:: SUPPLIED INFORMATION ::
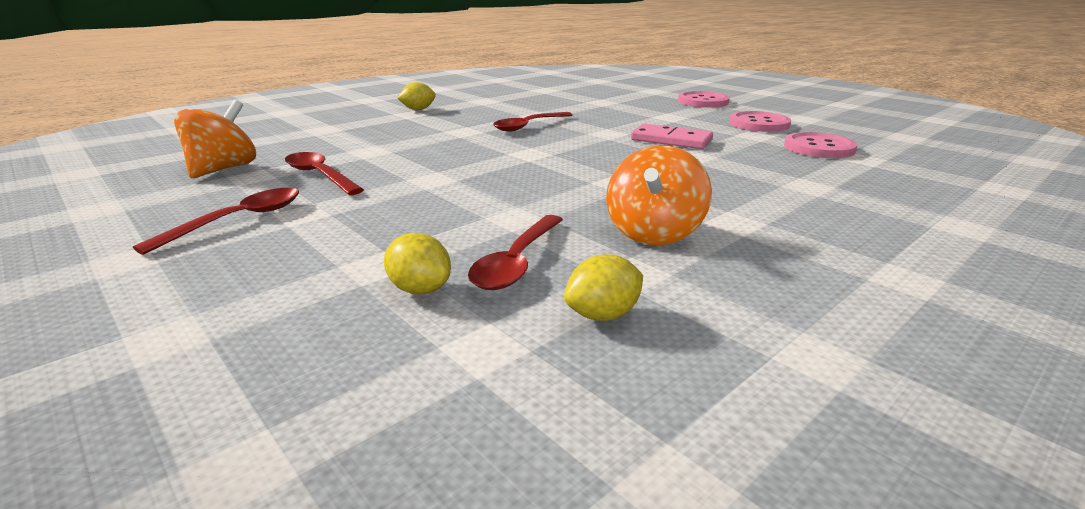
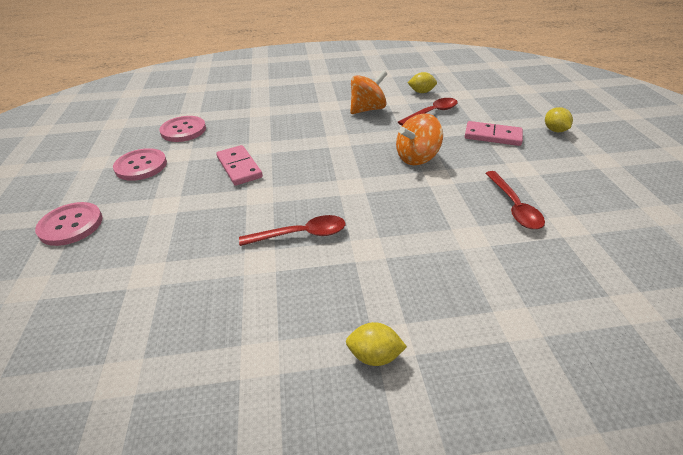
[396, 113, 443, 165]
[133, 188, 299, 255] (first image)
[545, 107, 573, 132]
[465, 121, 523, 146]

:: EXERCISE REQUIREMENTS ::
The task requires the full listing to be given again verbatim, without its pictures.

:: ANSWER FOR THIS EXERCISE ::
[396, 113, 443, 165]
[133, 188, 299, 255] (first image)
[545, 107, 573, 132]
[465, 121, 523, 146]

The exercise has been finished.